■ Work to complete
Your task is to reproduce exactly the lines from the one containing "pomme/rouge (no. 1" through the last line below, both ends included, and nothing else, with no pictures.

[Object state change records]
====
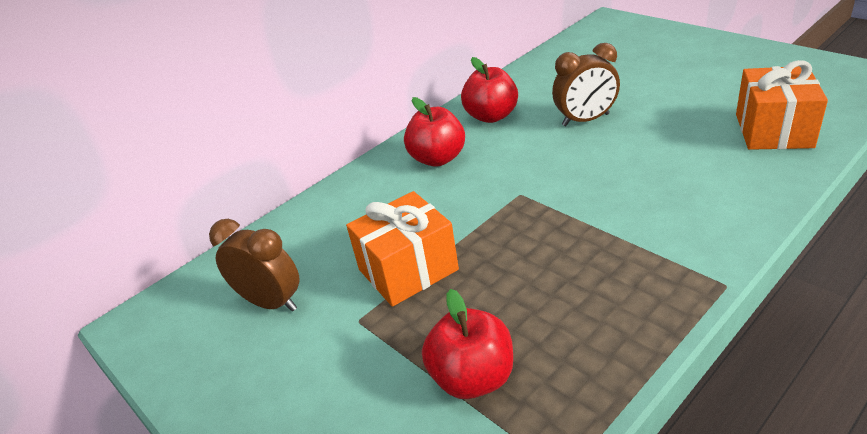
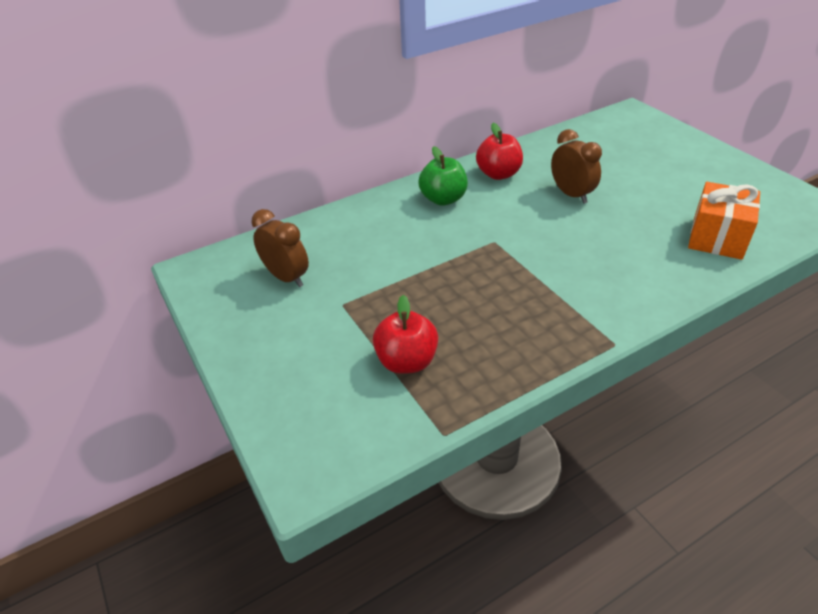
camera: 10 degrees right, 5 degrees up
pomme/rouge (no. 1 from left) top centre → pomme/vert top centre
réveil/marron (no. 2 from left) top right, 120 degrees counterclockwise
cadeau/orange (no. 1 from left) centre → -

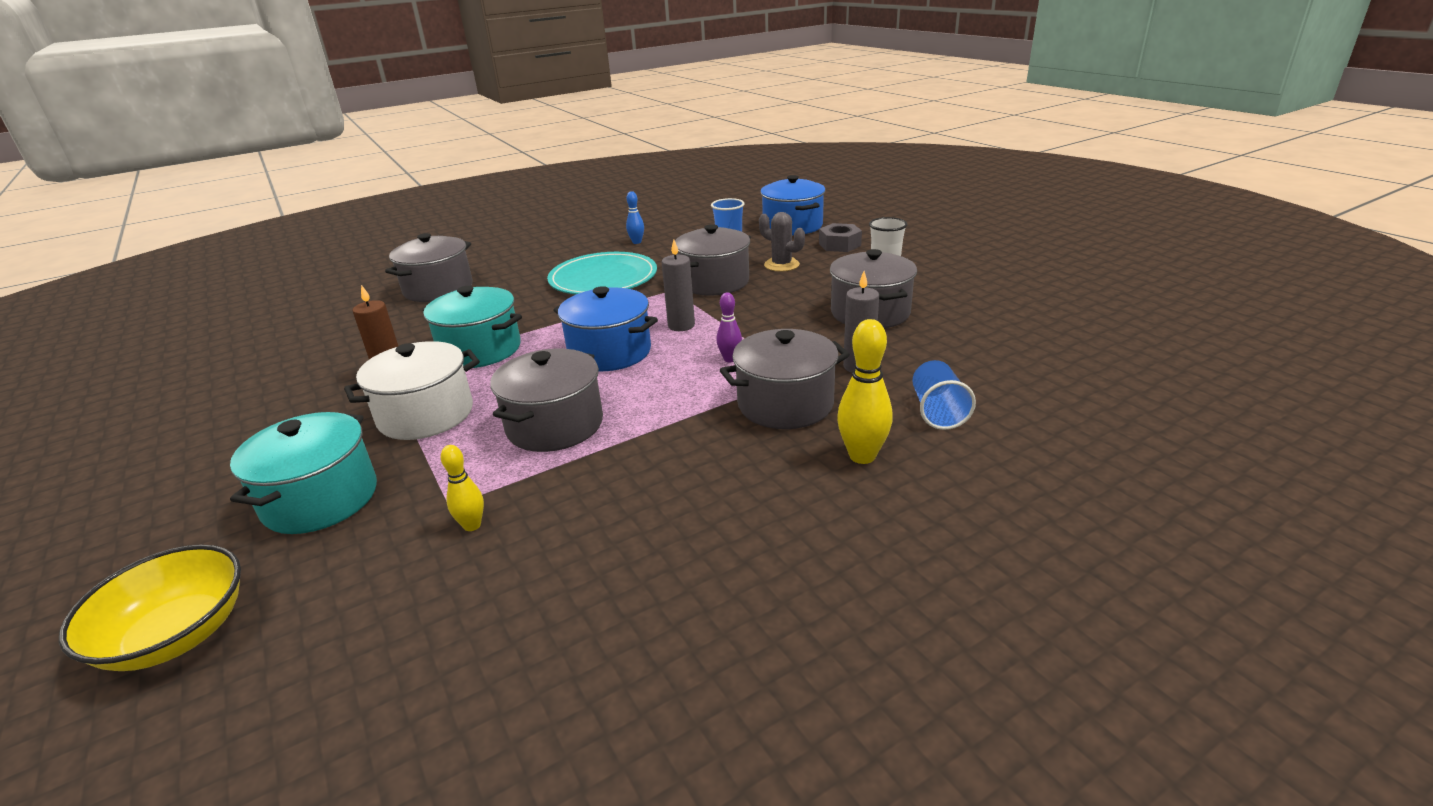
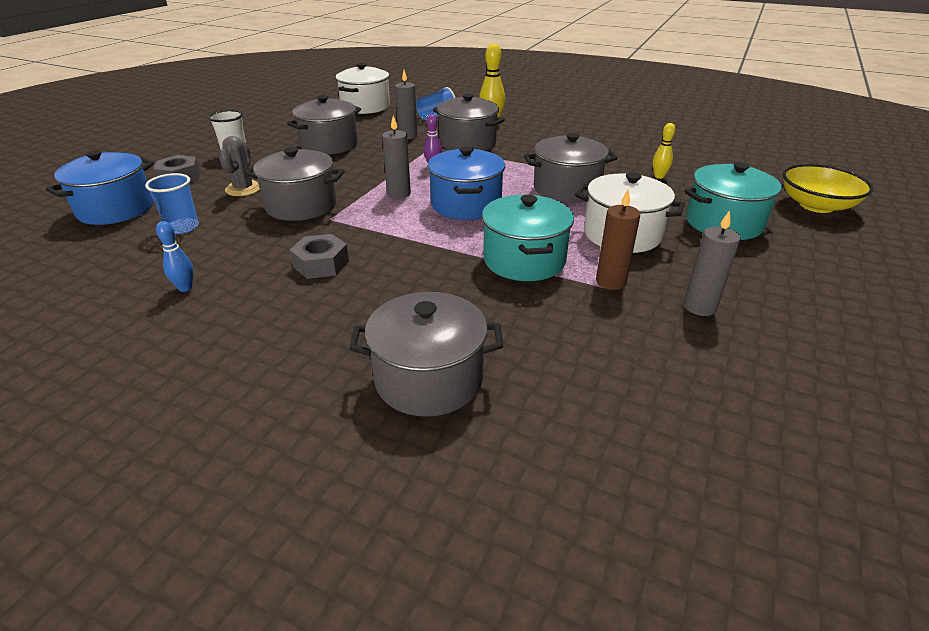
camera: 125 degrees left, 5 degrees up
assiette/turquoise centre → écrou/gris (no. 2 from left) centre
- → marmite/blanc (no. 1 from left) top centre
- → bougie/gris (no. 3 from left) middle right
====
■ Answer to this exercise
pomme/rouge (no. 1 from left) top centre → pomme/vert top centre
réveil/marron (no. 2 from left) top right, 120 degrees counterclockwise
cadeau/orange (no. 1 from left) centre → -

camera: 125 degrees left, 5 degrees up
assiette/turquoise centre → écrou/gris (no. 2 from left) centre
- → marmite/blanc (no. 1 from left) top centre
- → bougie/gris (no. 3 from left) middle right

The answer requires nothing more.